**Problem requirements**
Run through the records and, wherever a line holds the word "cheese", return that line.

**Data supplied**
__________

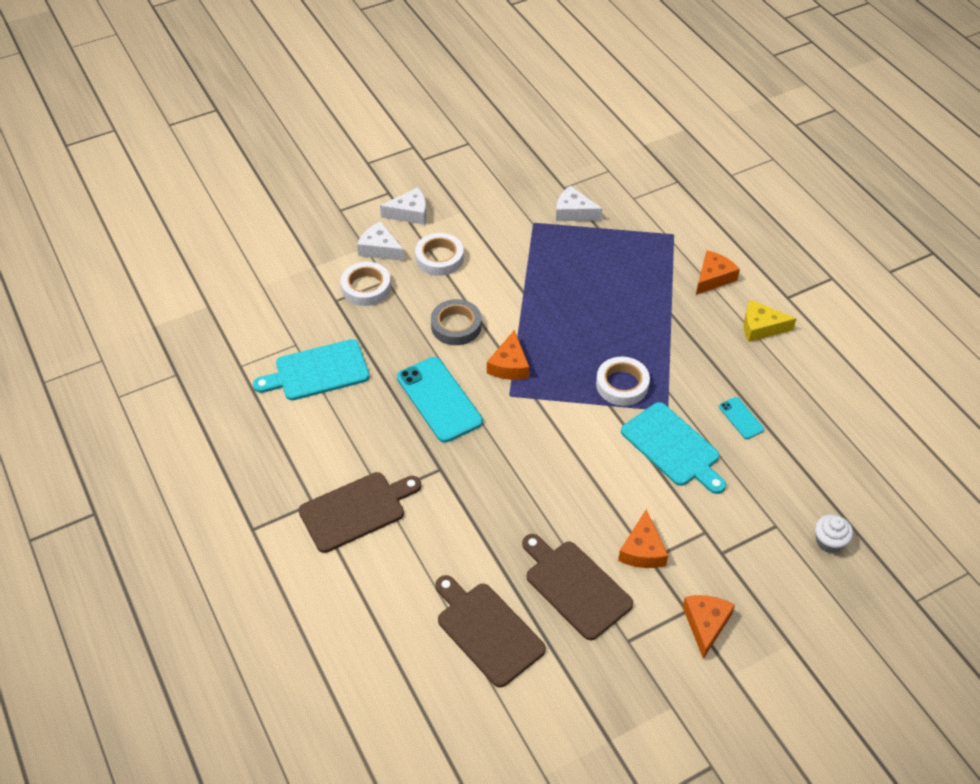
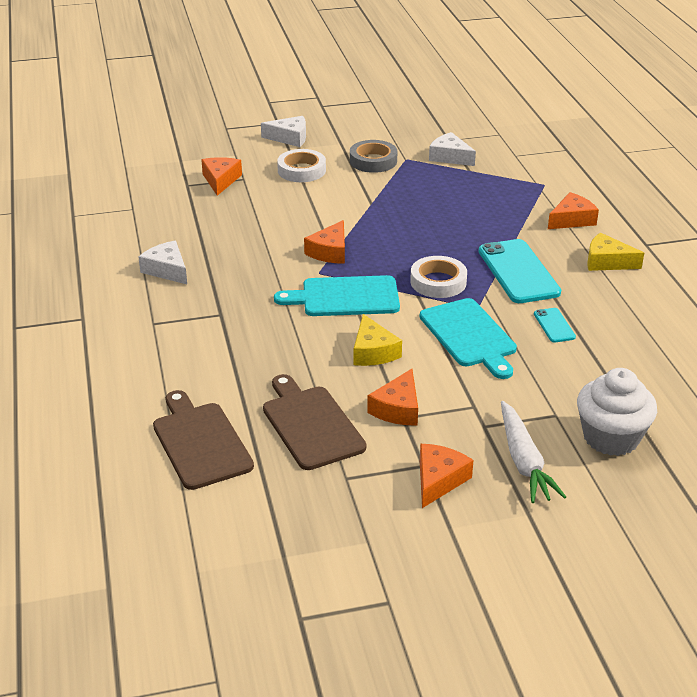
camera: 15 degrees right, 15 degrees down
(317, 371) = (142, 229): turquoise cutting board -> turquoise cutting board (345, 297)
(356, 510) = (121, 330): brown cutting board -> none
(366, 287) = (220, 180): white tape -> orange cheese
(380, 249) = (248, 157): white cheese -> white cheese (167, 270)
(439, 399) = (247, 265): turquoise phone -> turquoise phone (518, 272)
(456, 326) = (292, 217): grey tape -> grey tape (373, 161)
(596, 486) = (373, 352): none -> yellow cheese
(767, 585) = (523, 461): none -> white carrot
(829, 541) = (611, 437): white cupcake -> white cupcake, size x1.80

__________

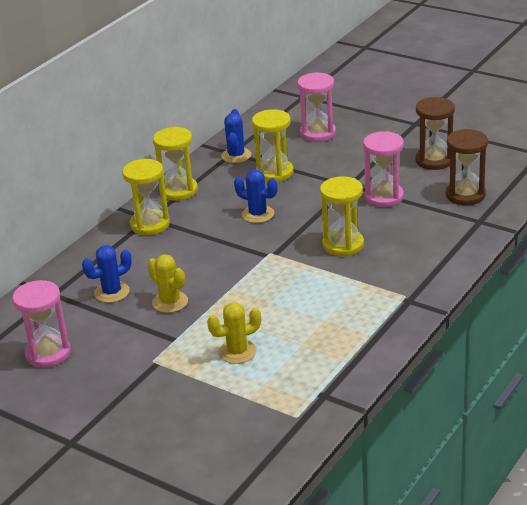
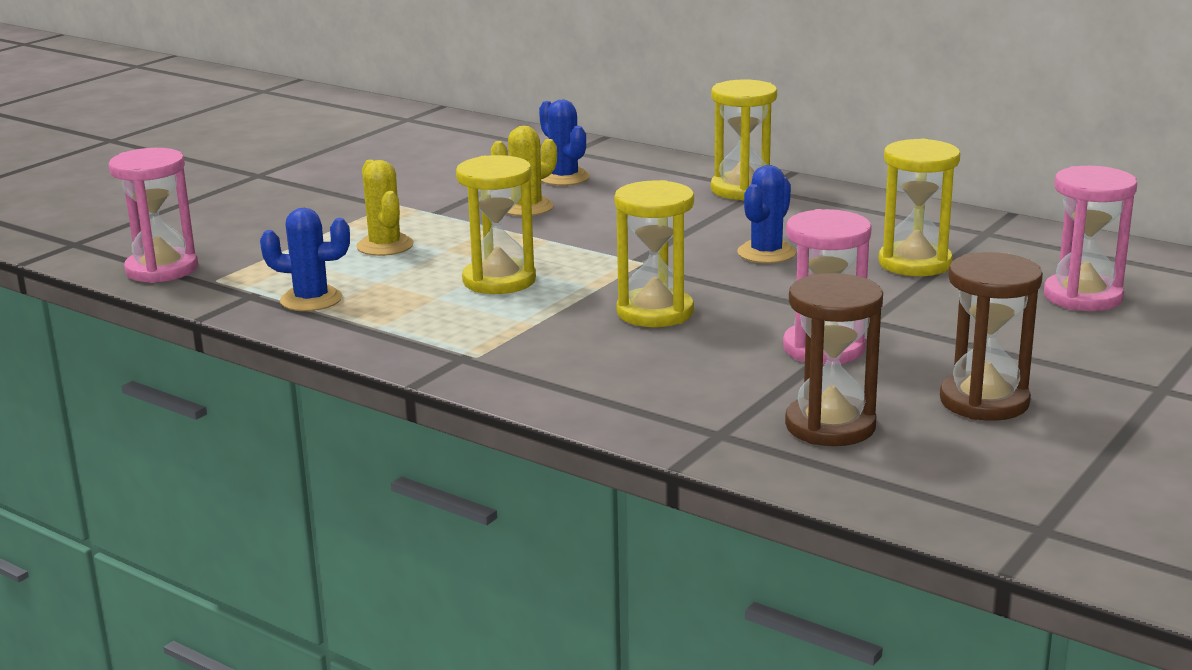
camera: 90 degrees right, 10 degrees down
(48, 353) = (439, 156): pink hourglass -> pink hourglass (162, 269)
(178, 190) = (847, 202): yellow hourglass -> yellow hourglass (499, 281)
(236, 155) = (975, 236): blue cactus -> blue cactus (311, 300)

__________

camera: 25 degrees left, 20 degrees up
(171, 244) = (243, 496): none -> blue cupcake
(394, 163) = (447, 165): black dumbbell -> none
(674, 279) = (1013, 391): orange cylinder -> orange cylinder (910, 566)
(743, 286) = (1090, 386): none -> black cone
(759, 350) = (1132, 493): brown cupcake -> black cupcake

__________

**Answer to the exercise**
(366, 287) = (220, 180): white tape -> orange cheese
(380, 249) = (248, 157): white cheese -> white cheese (167, 270)
(596, 486) = (373, 352): none -> yellow cheese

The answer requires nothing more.